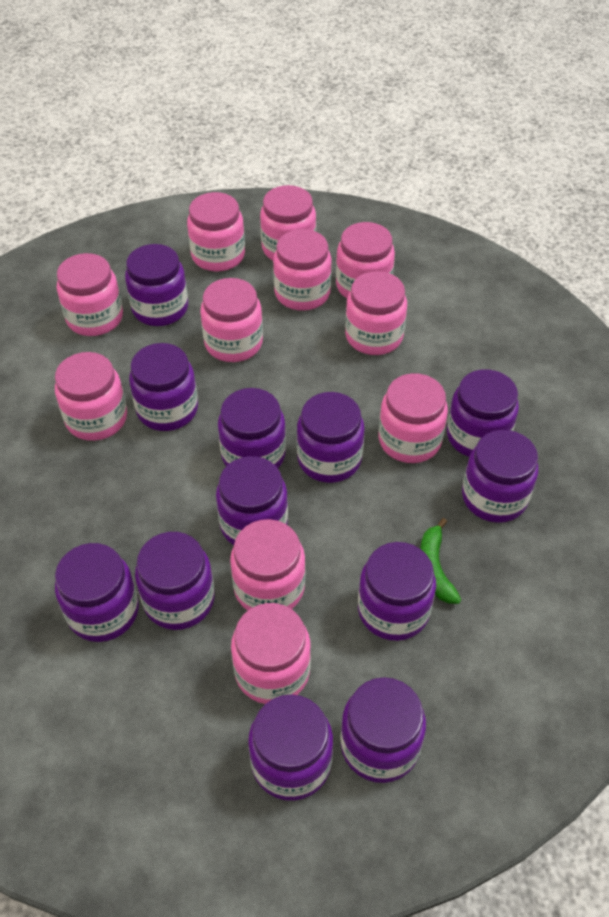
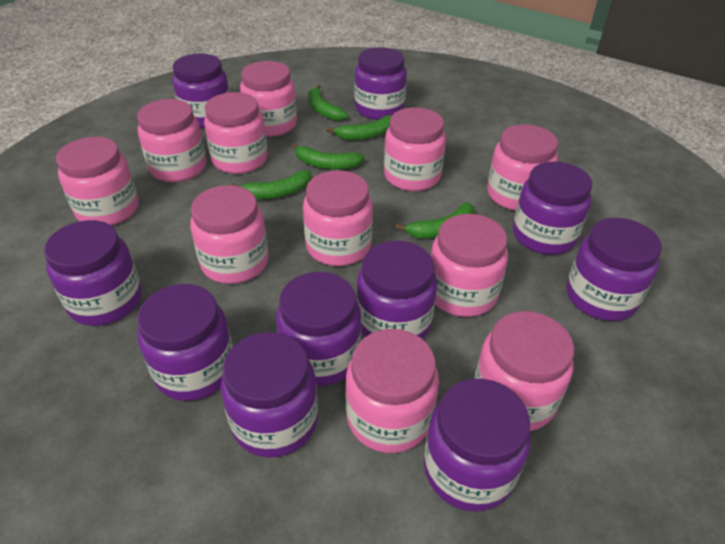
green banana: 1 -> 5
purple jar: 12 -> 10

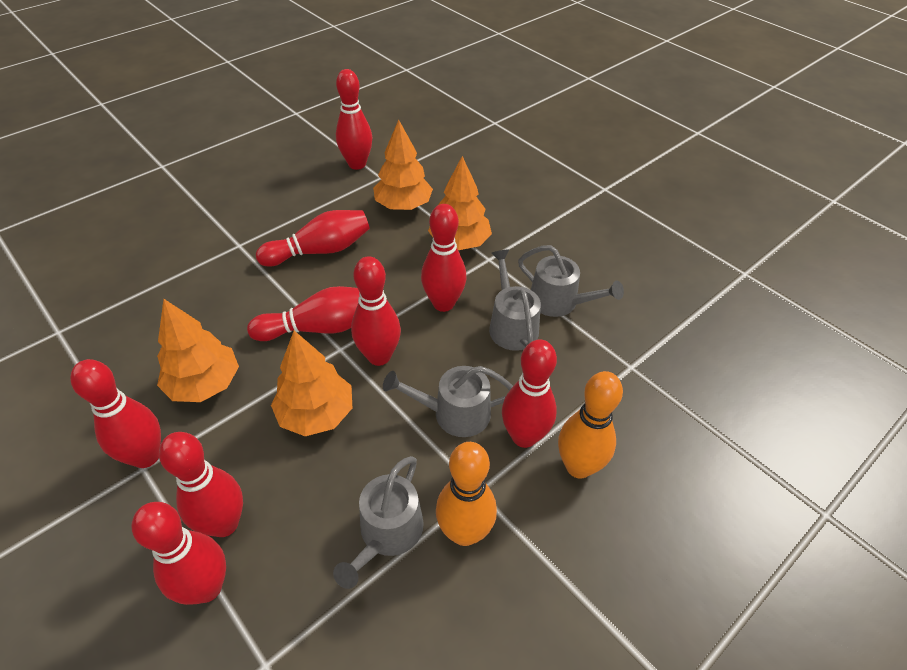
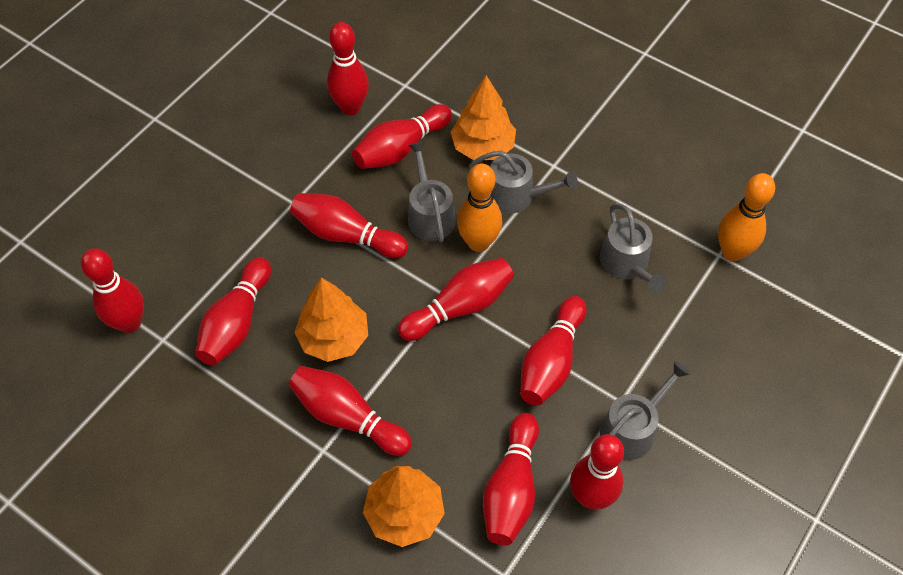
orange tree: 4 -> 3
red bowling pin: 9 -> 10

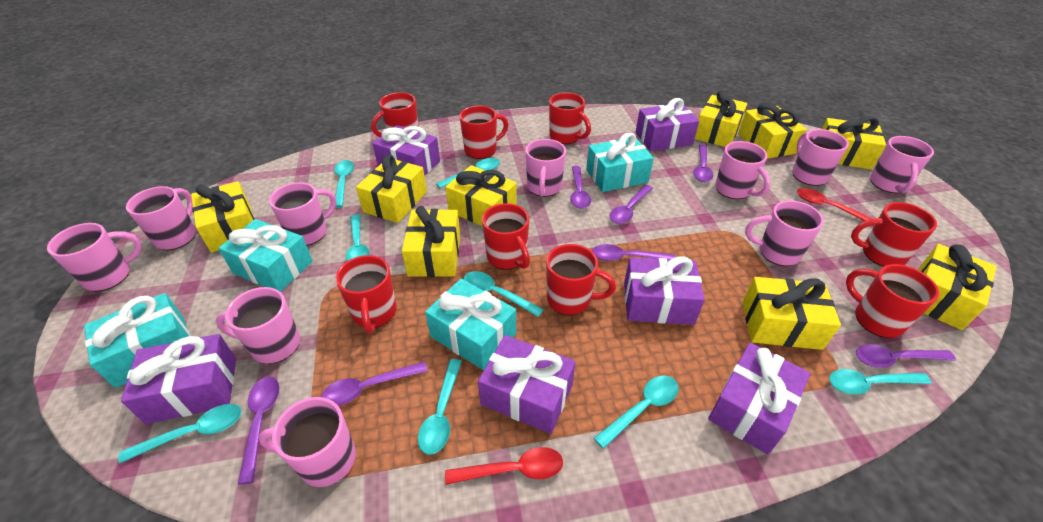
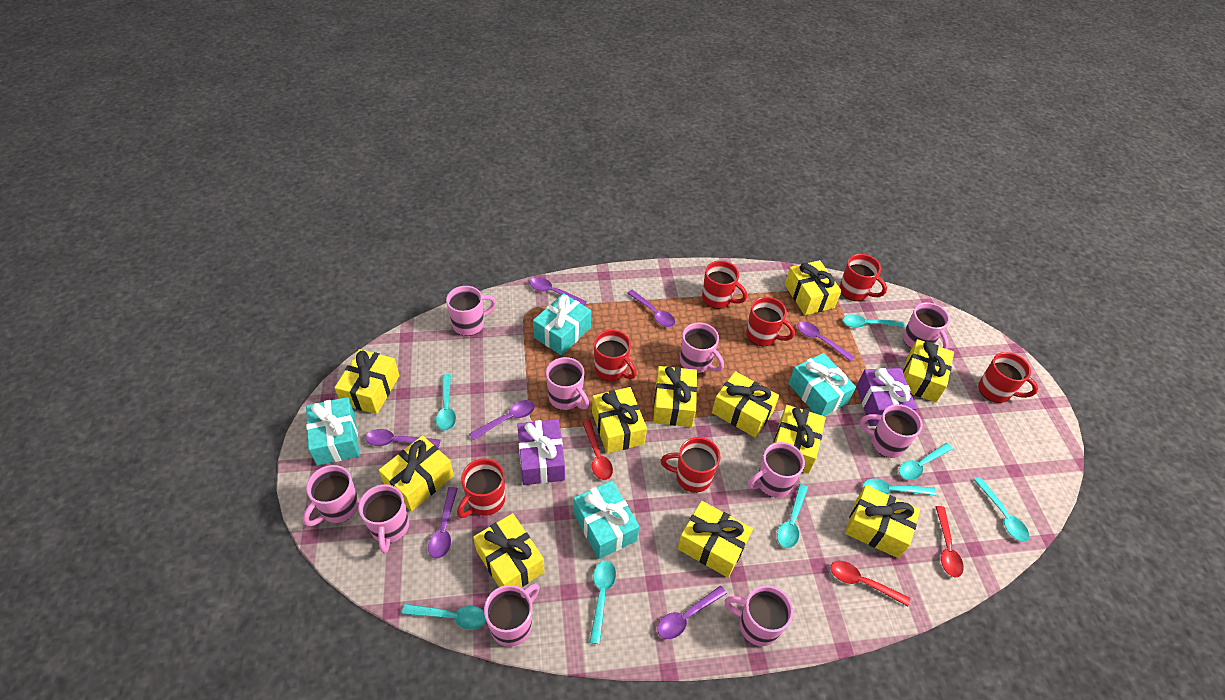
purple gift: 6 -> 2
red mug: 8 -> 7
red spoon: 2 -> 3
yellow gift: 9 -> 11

○ ○ ○ ○ ○

- Work required -
Please copy exactly the lines from the one containing "purple jar: 12 -> 10" through the end of the records above, leaving out every picture.

- Answer to this problem -
purple jar: 12 -> 10

orange tree: 4 -> 3
red bowling pin: 9 -> 10

purple gift: 6 -> 2
red mug: 8 -> 7
red spoon: 2 -> 3
yellow gift: 9 -> 11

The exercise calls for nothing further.